[Scene edit records]

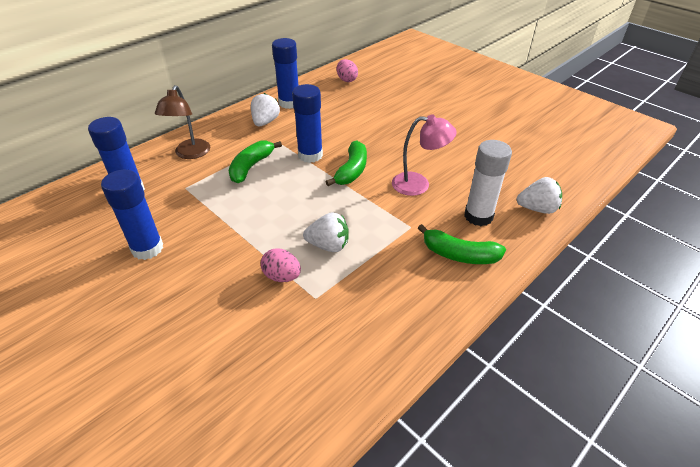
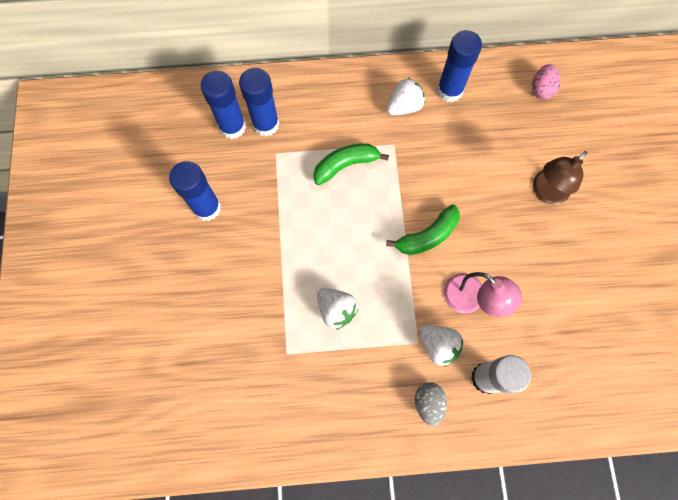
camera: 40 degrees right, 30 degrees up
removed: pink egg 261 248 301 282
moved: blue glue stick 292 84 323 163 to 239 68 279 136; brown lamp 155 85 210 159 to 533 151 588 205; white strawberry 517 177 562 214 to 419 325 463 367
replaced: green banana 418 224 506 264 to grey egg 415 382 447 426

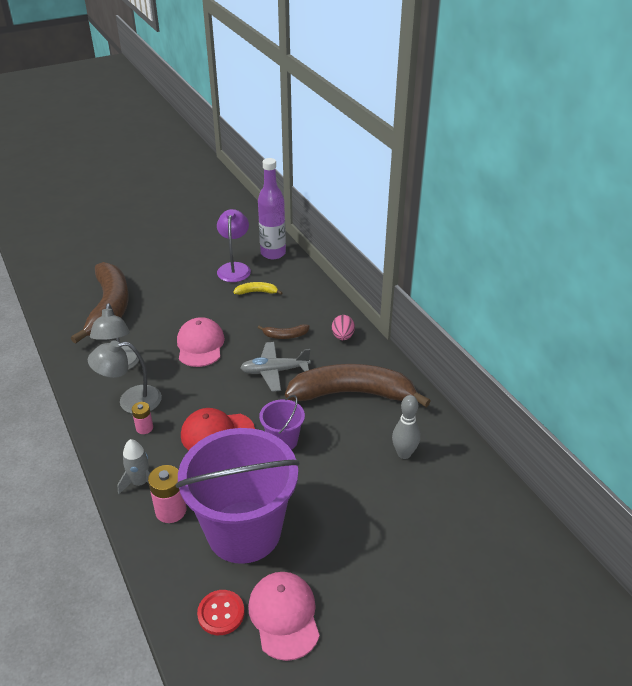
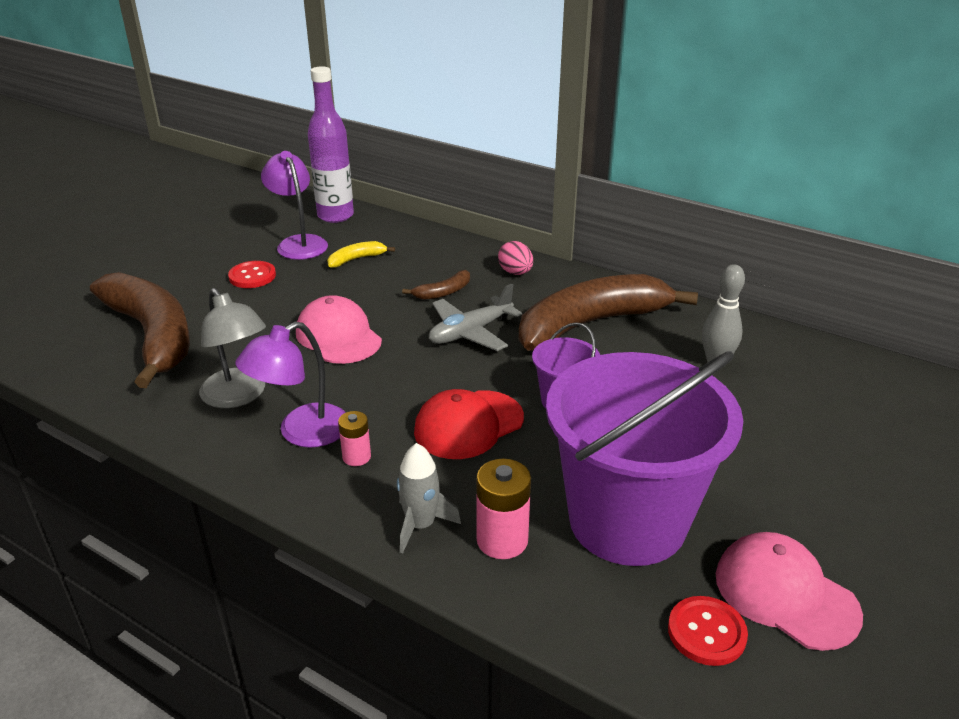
camera: 30 degrees left, 5 degrees down
added: red button 228 261 276 288
recoloured: grey lamp 88 340 162 414 to purple lamp 235 322 346 448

● Work item
Using the entries above, restate word for word every line from the one that contains "camera: 30 degrees left, 5 degrees down" through the last.

● Output of the exercise
camera: 30 degrees left, 5 degrees down
added: red button 228 261 276 288
recoloured: grey lamp 88 340 162 414 to purple lamp 235 322 346 448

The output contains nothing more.